Given information
----------------------------------------

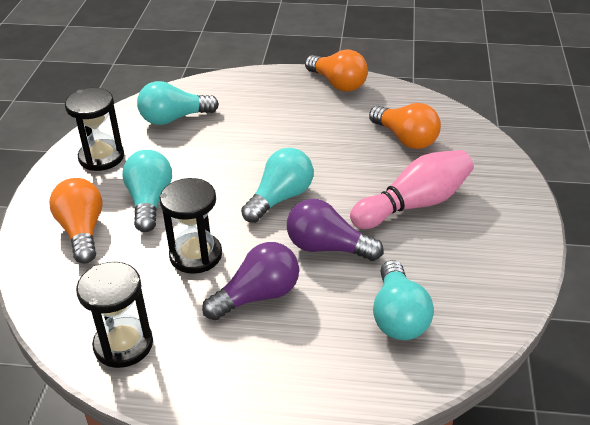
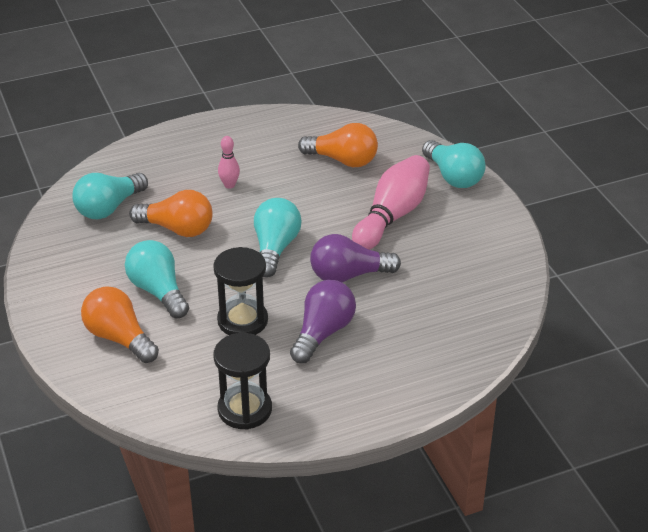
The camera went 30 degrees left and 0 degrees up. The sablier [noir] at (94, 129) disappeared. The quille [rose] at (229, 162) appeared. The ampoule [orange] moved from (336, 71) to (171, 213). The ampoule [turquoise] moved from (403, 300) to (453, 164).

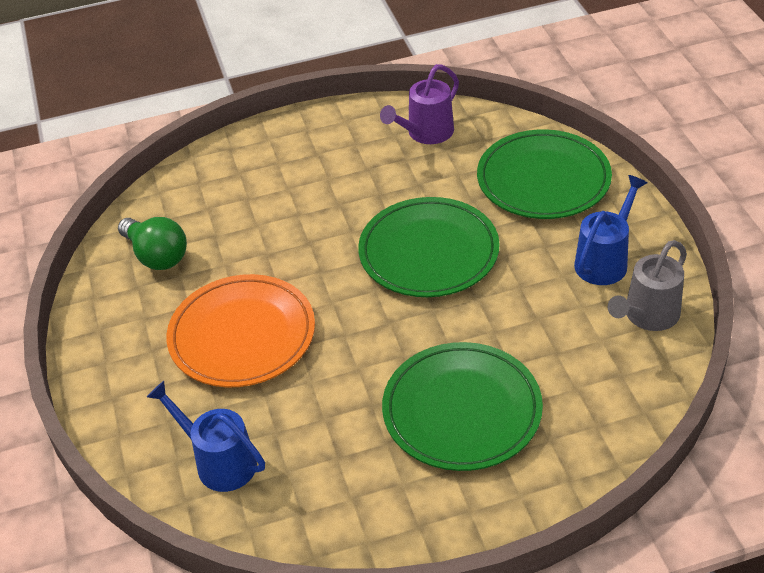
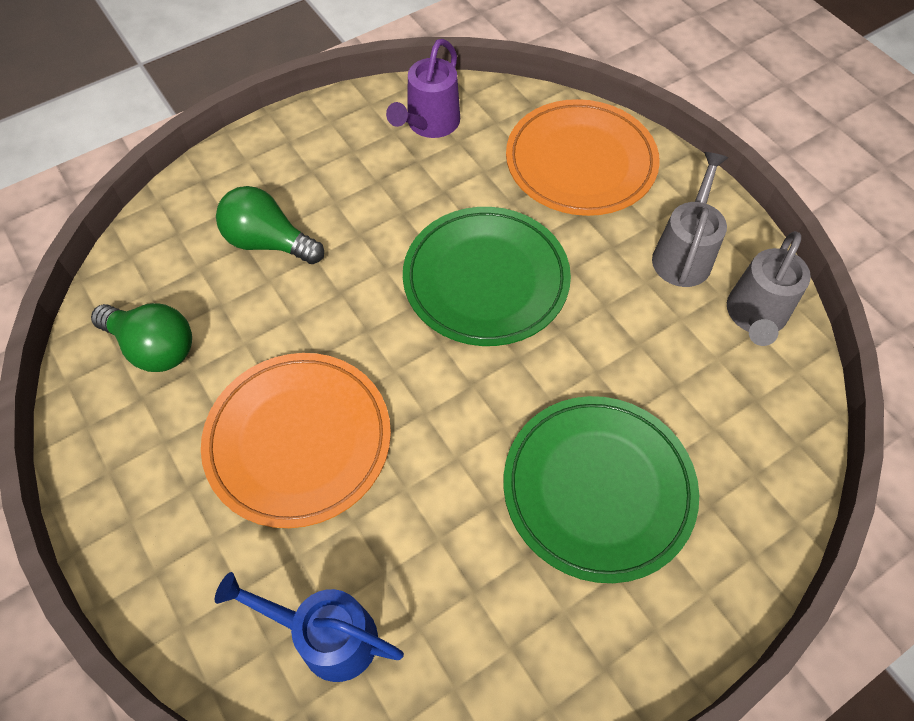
The camera went 20 degrees left and 15 degrees up. The ampoule [vert] at (270, 225) appeared. The assiette [vert] at (544, 174) became the assiette [orange] at (583, 157). The arrosoir [bleu] at (610, 230) became the arrosoir [gris] at (690, 219).

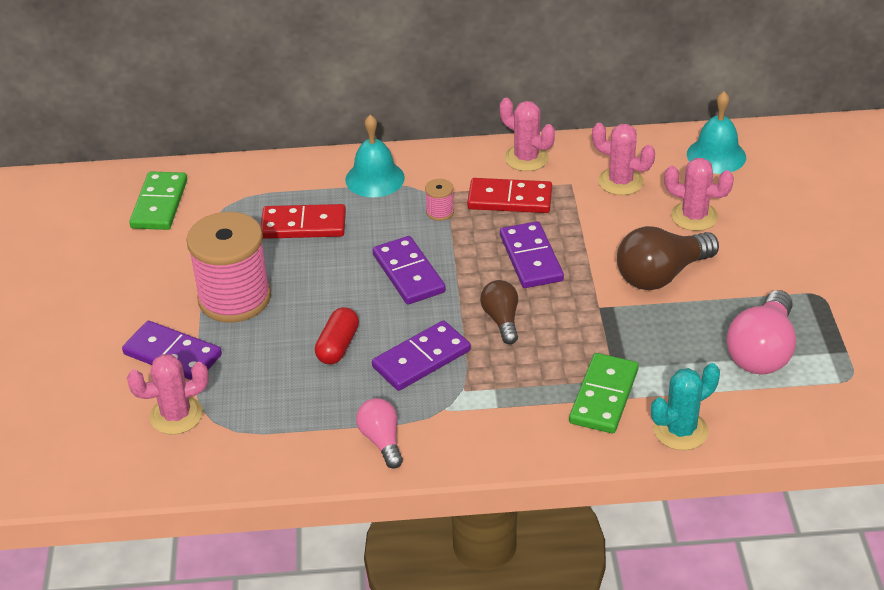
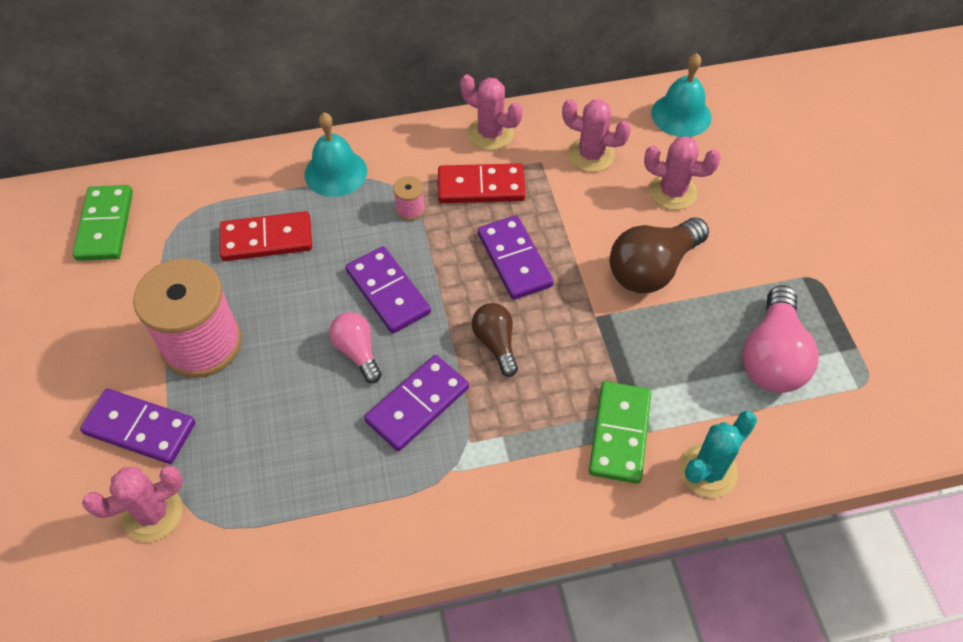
The camera went 10 degrees left and 15 degrees up. The gélule [rouge] at (337, 335) disappeared. The ampoule [rose] moved from (379, 433) to (355, 347).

----------------------------------------

Task directions
Lines of the listing above that hold the string "disappeared" should each be copied.

Problem solution
The camera went 30 degrees left and 0 degrees up. The sablier [noir] at (94, 129) disappeared. The quille [rose] at (229, 162) appeared. The ampoule [orange] moved from (336, 71) to (171, 213). The ampoule [turquoise] moved from (403, 300) to (453, 164).
The camera went 10 degrees left and 15 degrees up. The gélule [rouge] at (337, 335) disappeared. The ampoule [rose] moved from (379, 433) to (355, 347).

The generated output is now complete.